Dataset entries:
- - - -

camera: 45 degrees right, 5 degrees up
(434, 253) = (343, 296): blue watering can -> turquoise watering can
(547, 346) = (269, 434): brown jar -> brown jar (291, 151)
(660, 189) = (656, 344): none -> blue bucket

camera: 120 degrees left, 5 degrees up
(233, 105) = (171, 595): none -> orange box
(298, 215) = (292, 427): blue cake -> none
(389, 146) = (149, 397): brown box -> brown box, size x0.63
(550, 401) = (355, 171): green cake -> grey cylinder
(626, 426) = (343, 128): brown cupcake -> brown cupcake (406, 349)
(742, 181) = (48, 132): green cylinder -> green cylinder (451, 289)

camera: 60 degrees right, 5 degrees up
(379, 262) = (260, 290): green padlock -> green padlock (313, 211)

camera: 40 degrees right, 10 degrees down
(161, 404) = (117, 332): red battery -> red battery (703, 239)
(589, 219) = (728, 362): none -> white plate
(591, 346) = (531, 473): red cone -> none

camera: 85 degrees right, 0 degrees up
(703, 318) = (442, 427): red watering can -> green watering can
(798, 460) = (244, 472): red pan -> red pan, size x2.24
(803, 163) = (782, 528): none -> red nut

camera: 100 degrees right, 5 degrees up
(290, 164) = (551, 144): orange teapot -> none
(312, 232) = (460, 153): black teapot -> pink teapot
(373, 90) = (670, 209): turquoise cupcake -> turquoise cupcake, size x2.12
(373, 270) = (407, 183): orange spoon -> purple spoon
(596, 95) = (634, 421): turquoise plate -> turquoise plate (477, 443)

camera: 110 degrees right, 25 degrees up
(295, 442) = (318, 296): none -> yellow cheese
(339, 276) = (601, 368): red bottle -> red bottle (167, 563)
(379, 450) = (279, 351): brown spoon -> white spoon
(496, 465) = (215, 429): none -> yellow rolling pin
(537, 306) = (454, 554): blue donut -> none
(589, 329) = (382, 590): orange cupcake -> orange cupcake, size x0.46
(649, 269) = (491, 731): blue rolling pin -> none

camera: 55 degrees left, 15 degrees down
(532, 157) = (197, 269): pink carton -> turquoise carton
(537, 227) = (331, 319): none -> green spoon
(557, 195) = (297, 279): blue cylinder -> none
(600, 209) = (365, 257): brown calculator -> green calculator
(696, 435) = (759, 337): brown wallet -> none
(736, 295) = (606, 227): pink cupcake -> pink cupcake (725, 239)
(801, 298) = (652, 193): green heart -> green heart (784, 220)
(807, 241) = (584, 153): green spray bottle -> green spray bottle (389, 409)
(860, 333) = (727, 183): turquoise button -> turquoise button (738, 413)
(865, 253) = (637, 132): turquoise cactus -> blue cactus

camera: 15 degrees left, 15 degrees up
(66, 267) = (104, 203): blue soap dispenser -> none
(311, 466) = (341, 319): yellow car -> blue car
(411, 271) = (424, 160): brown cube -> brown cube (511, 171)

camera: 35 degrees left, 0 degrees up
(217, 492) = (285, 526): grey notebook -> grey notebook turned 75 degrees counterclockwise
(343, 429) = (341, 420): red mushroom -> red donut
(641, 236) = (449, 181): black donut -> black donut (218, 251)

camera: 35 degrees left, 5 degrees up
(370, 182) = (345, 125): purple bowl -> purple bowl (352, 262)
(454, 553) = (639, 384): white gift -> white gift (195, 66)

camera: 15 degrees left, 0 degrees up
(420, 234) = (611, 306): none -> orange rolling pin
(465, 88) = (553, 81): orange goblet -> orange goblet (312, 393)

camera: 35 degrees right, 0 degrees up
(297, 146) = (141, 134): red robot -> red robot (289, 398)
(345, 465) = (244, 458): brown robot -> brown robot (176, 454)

- - - -

Task instructions: Nothing should be left out: return all of the records exactly.

Written answer:
camera: 45 degrees right, 5 degrees up
(434, 253) = (343, 296): blue watering can -> turquoise watering can
(547, 346) = (269, 434): brown jar -> brown jar (291, 151)
(660, 189) = (656, 344): none -> blue bucket

camera: 120 degrees left, 5 degrees up
(233, 105) = (171, 595): none -> orange box
(298, 215) = (292, 427): blue cake -> none
(389, 146) = (149, 397): brown box -> brown box, size x0.63
(550, 401) = (355, 171): green cake -> grey cylinder
(626, 426) = (343, 128): brown cupcake -> brown cupcake (406, 349)
(742, 181) = (48, 132): green cylinder -> green cylinder (451, 289)

camera: 60 degrees right, 5 degrees up
(379, 262) = (260, 290): green padlock -> green padlock (313, 211)

camera: 40 degrees right, 10 degrees down
(161, 404) = (117, 332): red battery -> red battery (703, 239)
(589, 219) = (728, 362): none -> white plate
(591, 346) = (531, 473): red cone -> none

camera: 85 degrees right, 0 degrees up
(703, 318) = (442, 427): red watering can -> green watering can
(798, 460) = (244, 472): red pan -> red pan, size x2.24
(803, 163) = (782, 528): none -> red nut

camera: 100 degrees right, 5 degrees up
(290, 164) = (551, 144): orange teapot -> none
(312, 232) = (460, 153): black teapot -> pink teapot
(373, 90) = (670, 209): turquoise cupcake -> turquoise cupcake, size x2.12
(373, 270) = (407, 183): orange spoon -> purple spoon
(596, 95) = (634, 421): turquoise plate -> turquoise plate (477, 443)

camera: 110 degrees right, 25 degrees up
(295, 442) = (318, 296): none -> yellow cheese
(339, 276) = (601, 368): red bottle -> red bottle (167, 563)
(379, 450) = (279, 351): brown spoon -> white spoon
(496, 465) = (215, 429): none -> yellow rolling pin
(537, 306) = (454, 554): blue donut -> none
(589, 329) = (382, 590): orange cupcake -> orange cupcake, size x0.46
(649, 269) = (491, 731): blue rolling pin -> none

camera: 55 degrees left, 15 degrees down
(532, 157) = (197, 269): pink carton -> turquoise carton
(537, 227) = (331, 319): none -> green spoon
(557, 195) = (297, 279): blue cylinder -> none
(600, 209) = (365, 257): brown calculator -> green calculator
(696, 435) = (759, 337): brown wallet -> none
(736, 295) = (606, 227): pink cupcake -> pink cupcake (725, 239)
(801, 298) = (652, 193): green heart -> green heart (784, 220)
(807, 241) = (584, 153): green spray bottle -> green spray bottle (389, 409)
(860, 333) = (727, 183): turquoise button -> turquoise button (738, 413)
(865, 253) = (637, 132): turquoise cactus -> blue cactus

camera: 15 degrees left, 15 degrees up
(66, 267) = (104, 203): blue soap dispenser -> none
(311, 466) = (341, 319): yellow car -> blue car
(411, 271) = (424, 160): brown cube -> brown cube (511, 171)

camera: 35 degrees left, 0 degrees up
(217, 492) = (285, 526): grey notebook -> grey notebook turned 75 degrees counterclockwise
(343, 429) = (341, 420): red mushroom -> red donut
(641, 236) = (449, 181): black donut -> black donut (218, 251)

camera: 35 degrees left, 5 degrees up
(370, 182) = (345, 125): purple bowl -> purple bowl (352, 262)
(454, 553) = (639, 384): white gift -> white gift (195, 66)

camera: 15 degrees left, 0 degrees up
(420, 234) = (611, 306): none -> orange rolling pin
(465, 88) = (553, 81): orange goblet -> orange goblet (312, 393)

camera: 35 degrees right, 0 degrees up
(297, 146) = (141, 134): red robot -> red robot (289, 398)
(345, 465) = (244, 458): brown robot -> brown robot (176, 454)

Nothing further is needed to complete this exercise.